### Data extract:
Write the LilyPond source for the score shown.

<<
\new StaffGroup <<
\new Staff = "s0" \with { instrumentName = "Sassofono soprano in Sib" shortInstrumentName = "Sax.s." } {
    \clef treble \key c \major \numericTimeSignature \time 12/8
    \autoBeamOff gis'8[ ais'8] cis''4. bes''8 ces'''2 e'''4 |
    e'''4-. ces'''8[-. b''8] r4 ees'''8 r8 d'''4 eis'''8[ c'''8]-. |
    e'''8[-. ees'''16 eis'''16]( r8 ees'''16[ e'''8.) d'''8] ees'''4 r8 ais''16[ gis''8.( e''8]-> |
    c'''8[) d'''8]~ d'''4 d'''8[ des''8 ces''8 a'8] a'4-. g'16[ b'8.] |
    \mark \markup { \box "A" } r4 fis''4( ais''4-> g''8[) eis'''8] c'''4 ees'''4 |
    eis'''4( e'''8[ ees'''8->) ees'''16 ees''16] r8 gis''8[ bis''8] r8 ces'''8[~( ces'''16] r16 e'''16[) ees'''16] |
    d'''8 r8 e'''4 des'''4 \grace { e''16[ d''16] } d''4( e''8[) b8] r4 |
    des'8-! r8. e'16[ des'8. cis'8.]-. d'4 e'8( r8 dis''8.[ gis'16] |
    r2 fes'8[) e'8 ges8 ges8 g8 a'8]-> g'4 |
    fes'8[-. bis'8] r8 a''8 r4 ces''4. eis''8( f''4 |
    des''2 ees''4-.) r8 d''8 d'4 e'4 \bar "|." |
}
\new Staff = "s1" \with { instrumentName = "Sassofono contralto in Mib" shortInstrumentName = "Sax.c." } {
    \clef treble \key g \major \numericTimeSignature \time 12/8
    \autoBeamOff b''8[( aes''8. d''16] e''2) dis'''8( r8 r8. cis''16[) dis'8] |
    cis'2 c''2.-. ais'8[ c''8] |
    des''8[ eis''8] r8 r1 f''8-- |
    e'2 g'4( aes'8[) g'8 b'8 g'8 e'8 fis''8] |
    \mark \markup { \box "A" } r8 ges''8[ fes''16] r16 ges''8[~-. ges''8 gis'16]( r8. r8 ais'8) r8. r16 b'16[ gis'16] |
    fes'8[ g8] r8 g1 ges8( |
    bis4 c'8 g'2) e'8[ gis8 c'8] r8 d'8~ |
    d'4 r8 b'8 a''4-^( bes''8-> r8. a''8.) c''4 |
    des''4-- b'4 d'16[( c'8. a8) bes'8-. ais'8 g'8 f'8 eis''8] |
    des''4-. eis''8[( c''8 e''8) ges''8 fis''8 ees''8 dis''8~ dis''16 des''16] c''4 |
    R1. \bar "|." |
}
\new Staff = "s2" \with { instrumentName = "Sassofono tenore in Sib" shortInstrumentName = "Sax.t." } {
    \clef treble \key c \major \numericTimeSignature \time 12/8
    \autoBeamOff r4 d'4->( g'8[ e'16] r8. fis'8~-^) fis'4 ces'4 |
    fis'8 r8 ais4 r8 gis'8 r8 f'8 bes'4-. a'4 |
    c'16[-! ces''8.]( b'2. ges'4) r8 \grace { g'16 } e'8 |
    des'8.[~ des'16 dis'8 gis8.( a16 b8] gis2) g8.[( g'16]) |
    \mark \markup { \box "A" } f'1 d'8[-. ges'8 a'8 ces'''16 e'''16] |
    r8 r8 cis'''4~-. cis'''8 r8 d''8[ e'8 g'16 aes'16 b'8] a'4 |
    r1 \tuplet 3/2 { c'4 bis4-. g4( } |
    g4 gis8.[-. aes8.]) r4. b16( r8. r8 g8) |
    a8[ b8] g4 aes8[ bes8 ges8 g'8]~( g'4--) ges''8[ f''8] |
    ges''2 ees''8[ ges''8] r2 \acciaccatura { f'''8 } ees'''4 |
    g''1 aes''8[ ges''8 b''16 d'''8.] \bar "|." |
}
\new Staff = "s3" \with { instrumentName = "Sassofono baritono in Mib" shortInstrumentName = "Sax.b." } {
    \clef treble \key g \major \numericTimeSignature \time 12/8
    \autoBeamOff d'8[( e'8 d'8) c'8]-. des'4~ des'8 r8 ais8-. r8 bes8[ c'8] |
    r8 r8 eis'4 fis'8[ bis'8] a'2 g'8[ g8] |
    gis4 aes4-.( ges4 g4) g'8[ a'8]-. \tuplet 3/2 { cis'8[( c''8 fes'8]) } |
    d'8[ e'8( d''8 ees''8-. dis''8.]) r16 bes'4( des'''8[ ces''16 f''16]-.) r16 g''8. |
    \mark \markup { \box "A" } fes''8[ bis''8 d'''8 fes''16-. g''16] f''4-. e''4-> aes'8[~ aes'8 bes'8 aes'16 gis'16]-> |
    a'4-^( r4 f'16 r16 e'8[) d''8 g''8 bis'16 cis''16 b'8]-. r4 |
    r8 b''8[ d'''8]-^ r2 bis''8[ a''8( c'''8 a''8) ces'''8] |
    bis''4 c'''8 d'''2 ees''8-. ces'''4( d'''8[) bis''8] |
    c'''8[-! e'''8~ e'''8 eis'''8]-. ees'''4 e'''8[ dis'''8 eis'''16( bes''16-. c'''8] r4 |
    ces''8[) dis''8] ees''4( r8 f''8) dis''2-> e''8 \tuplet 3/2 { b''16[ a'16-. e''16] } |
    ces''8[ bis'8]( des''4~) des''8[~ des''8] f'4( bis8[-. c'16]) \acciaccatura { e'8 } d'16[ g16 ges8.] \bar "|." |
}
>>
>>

### Task objective:
Copy out every line of the listing that contains the string "acciaccatura", treating uppercase and lowercase as different.

### Written answer:
    ges''2 ees''8[ ges''8] r2 \acciaccatura { f'''8 } ees'''4 |
    ces''8[ bis'8]( des''4~) des''8[~ des''8] f'4( bis8[-. c'16]) \acciaccatura { e'8 } d'16[ g16 ges8.] \bar "|." |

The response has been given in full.